======== Dataset entries ========

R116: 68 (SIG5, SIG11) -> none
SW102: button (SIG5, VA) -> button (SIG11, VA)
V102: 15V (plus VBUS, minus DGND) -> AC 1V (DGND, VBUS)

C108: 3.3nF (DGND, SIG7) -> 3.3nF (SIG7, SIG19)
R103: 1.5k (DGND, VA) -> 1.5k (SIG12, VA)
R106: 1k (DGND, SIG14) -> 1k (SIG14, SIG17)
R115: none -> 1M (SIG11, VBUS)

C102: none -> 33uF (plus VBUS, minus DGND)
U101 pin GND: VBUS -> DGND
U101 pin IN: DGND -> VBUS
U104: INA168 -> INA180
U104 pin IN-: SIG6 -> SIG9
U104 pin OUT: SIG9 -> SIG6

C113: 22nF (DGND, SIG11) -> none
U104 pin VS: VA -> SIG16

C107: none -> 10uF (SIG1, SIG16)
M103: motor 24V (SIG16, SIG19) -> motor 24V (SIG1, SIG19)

========
======== Dataset entries ========

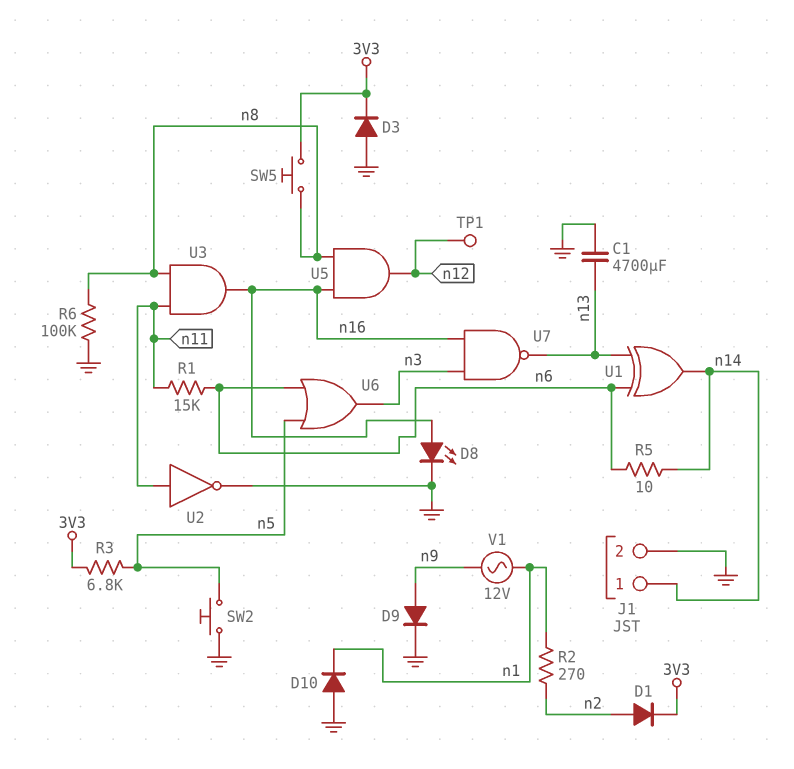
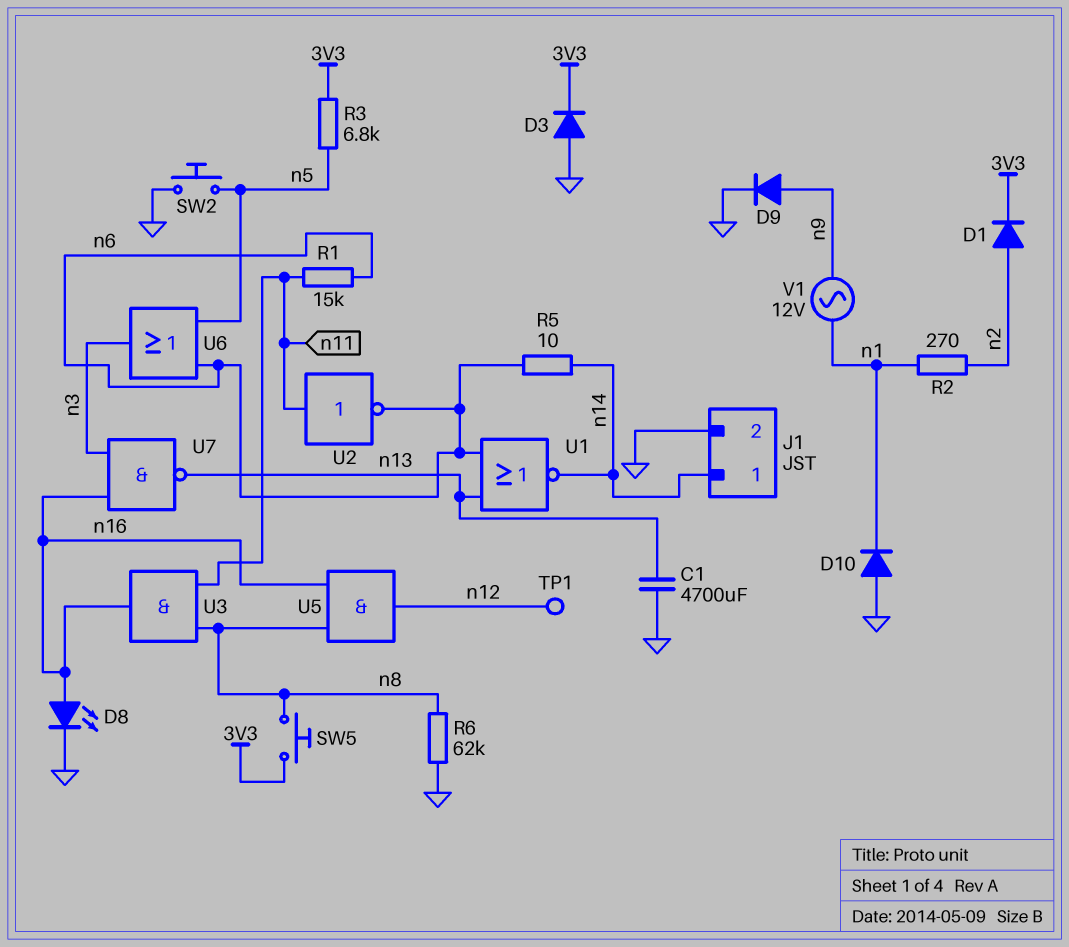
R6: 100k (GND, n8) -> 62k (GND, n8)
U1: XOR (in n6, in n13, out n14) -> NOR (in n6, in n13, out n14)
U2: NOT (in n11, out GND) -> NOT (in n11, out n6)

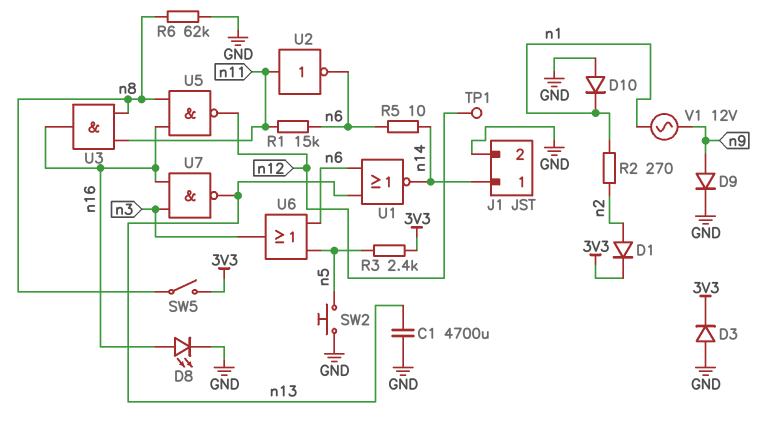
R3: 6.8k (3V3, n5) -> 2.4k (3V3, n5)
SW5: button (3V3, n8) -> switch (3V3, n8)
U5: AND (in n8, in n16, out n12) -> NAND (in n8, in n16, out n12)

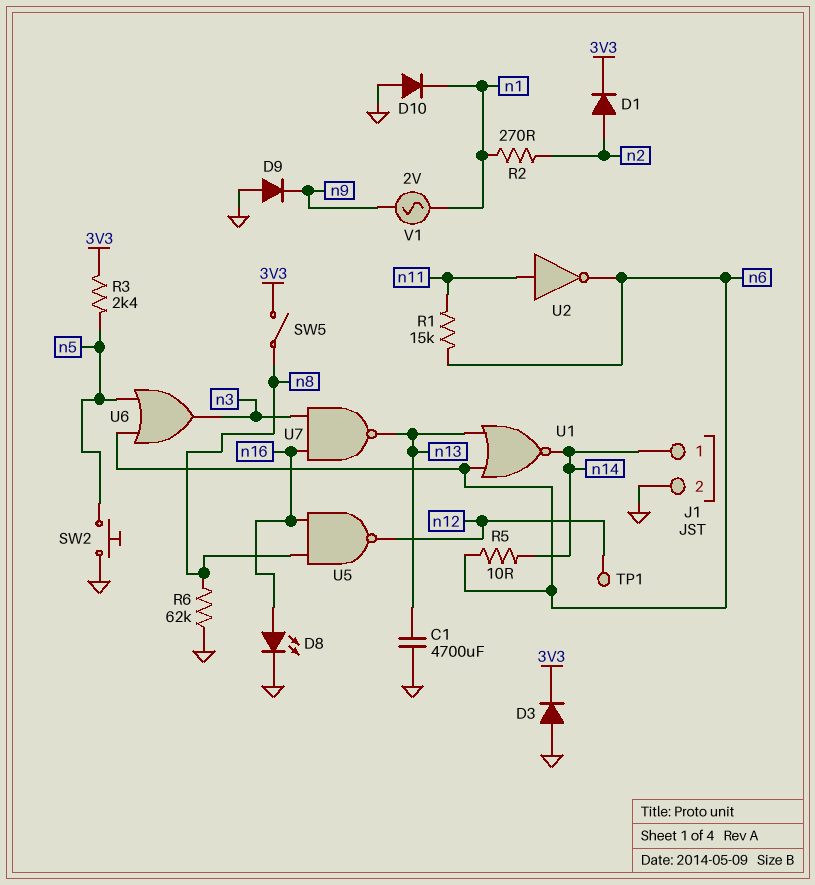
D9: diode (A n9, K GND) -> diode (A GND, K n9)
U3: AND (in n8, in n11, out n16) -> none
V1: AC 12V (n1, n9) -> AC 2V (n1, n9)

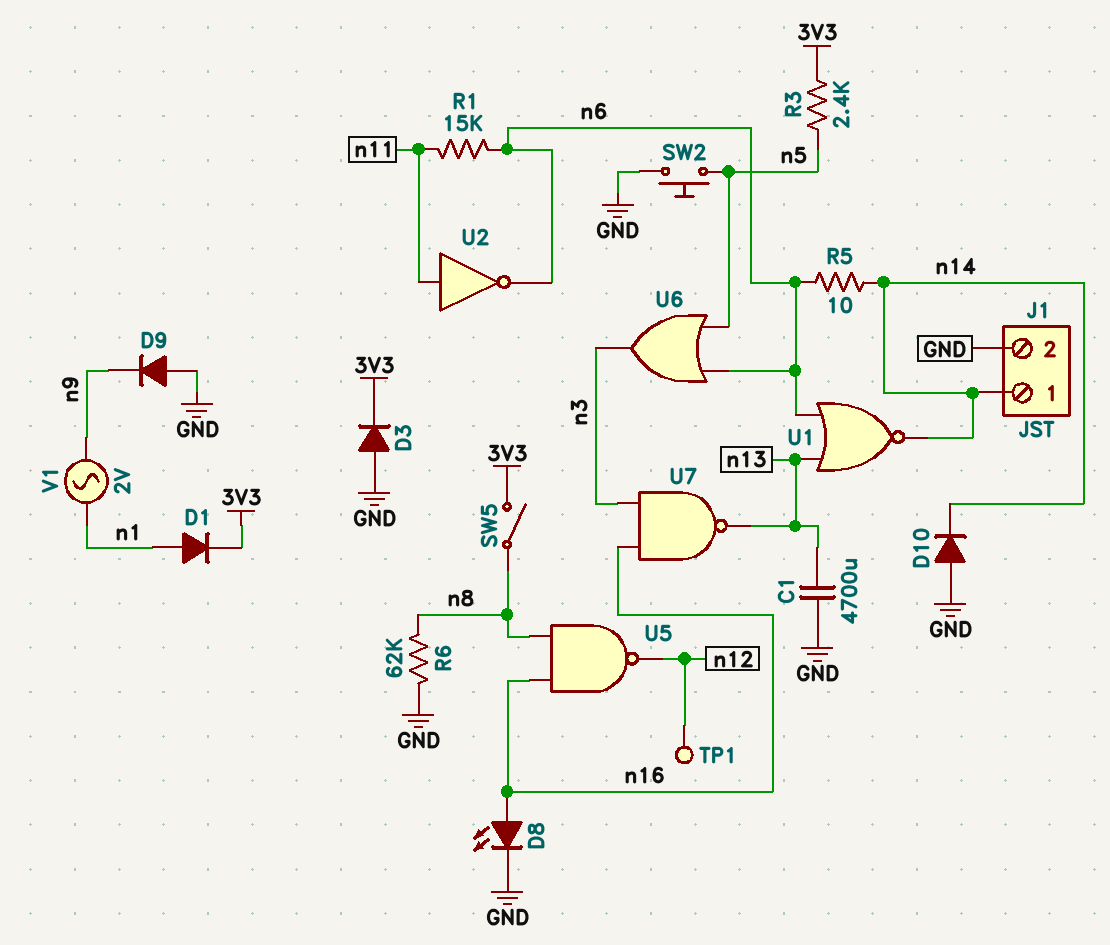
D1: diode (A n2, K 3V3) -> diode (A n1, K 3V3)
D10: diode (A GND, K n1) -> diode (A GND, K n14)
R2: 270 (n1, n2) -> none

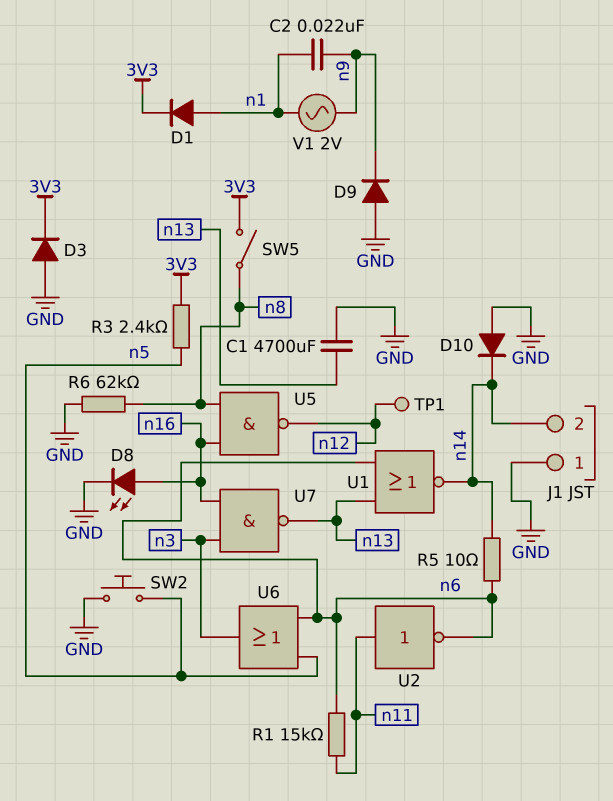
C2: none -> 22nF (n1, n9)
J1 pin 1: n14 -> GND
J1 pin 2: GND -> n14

========
======== Dataset entries ========

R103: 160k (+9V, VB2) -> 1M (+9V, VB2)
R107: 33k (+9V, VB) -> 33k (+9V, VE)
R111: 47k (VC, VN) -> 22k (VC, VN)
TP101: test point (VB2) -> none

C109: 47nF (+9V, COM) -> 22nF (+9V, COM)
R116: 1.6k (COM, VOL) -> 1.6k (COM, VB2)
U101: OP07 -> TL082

========

- [Problem to solve]: Compute how many lines of the records above hold the string "button". Give the number with no other output.

- [Exercise answer]: 2